Take every line from the listing below that contains "white".

Records for this task below:

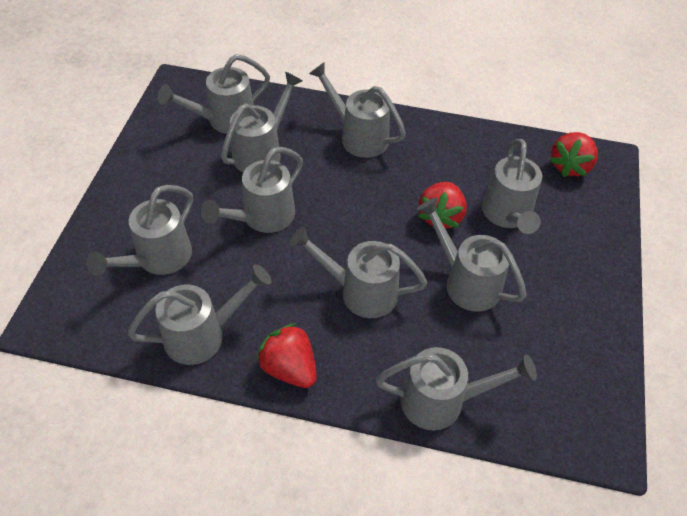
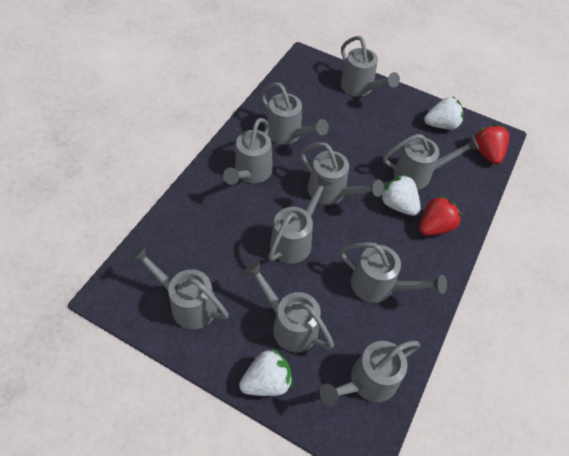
red strawberry: 3 -> 2
white strawberry: 0 -> 3

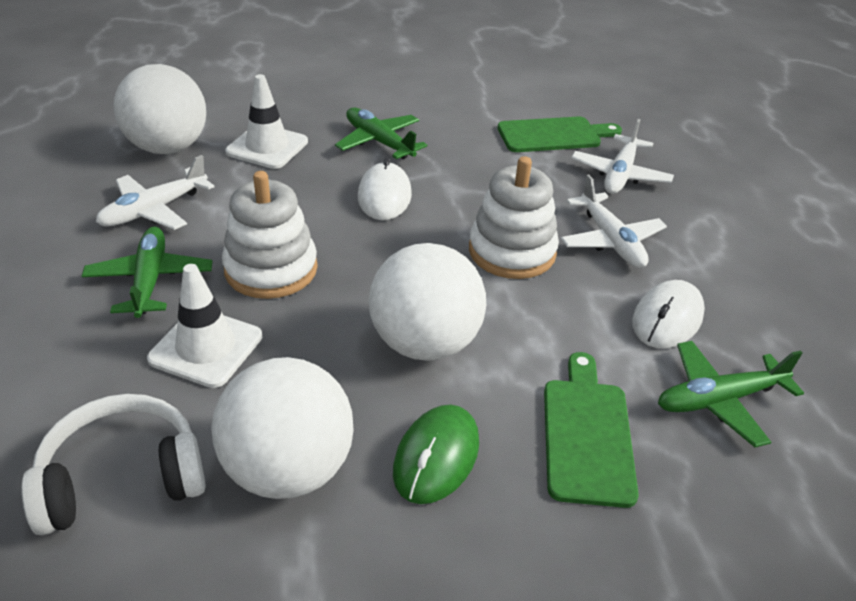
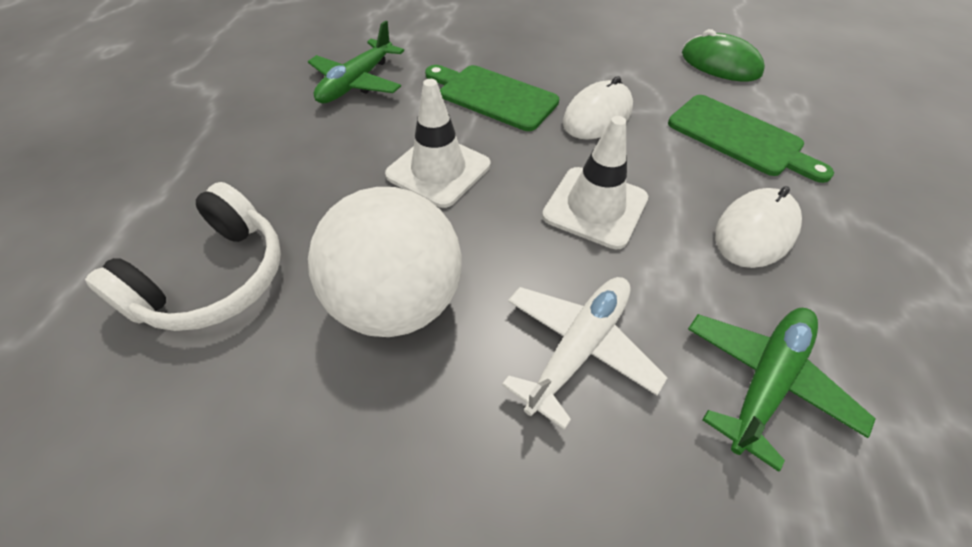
green plane: 3 -> 2
white ball: 3 -> 1
white plane: 3 -> 1
white stacking toy: 2 -> 0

End of Records for this task.

Worked solution ->
white strawberry: 0 -> 3
white ball: 3 -> 1
white plane: 3 -> 1
white stacking toy: 2 -> 0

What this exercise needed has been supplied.